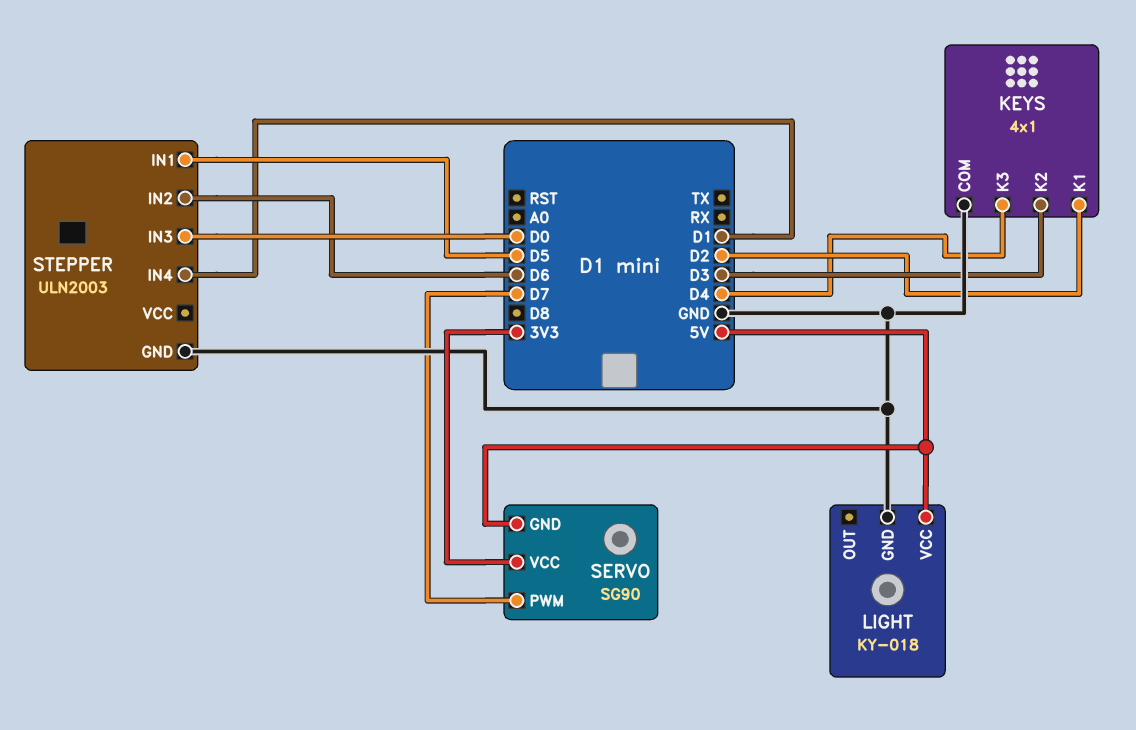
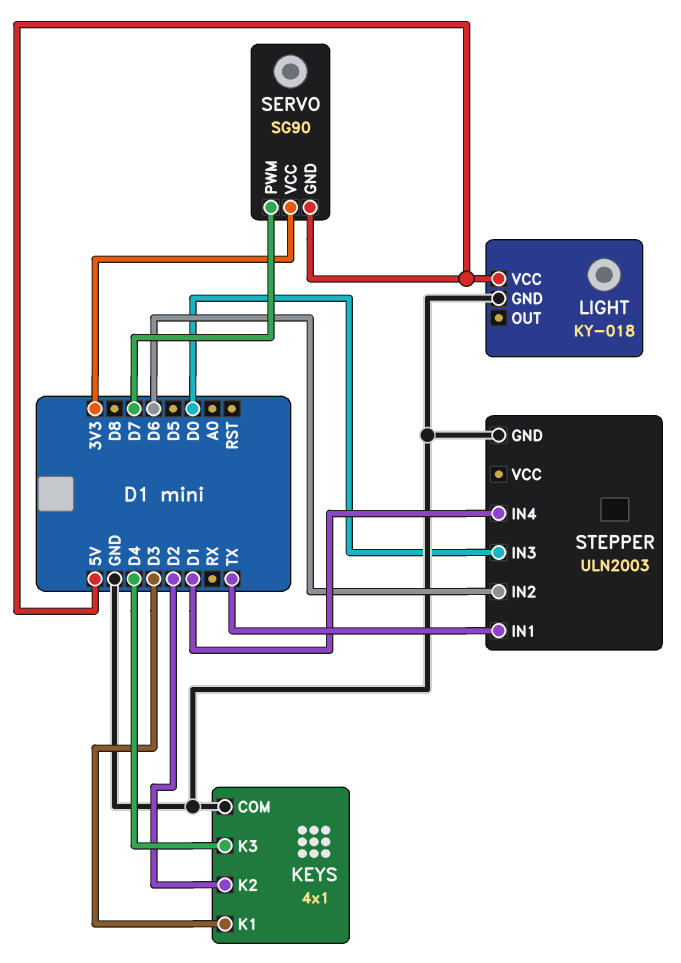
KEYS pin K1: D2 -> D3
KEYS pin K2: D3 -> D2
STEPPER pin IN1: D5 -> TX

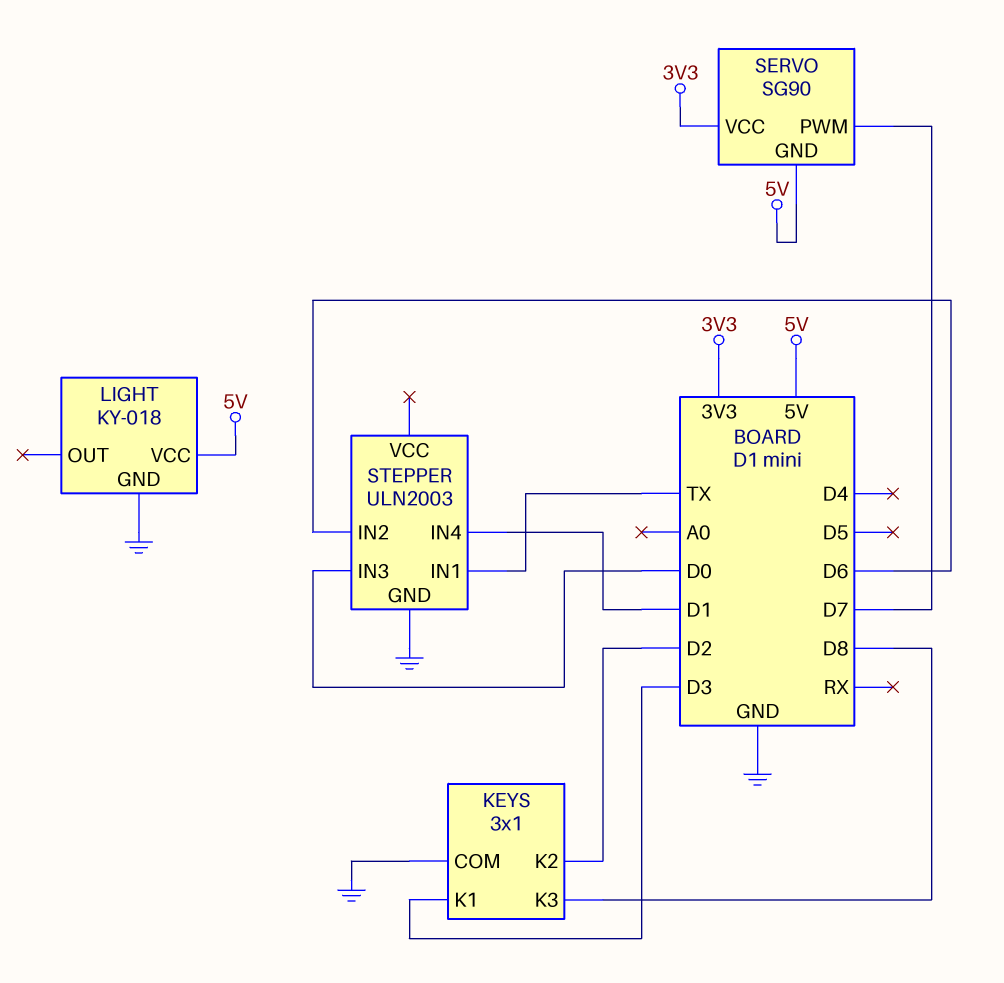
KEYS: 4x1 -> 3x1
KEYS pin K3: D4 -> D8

Task instructions
For this exercise, transcribe the entries verbatim and skip all pictures.

Output of the exercise
KEYS pin K1: D2 -> D3
KEYS pin K2: D3 -> D2
STEPPER pin IN1: D5 -> TX

KEYS: 4x1 -> 3x1
KEYS pin K3: D4 -> D8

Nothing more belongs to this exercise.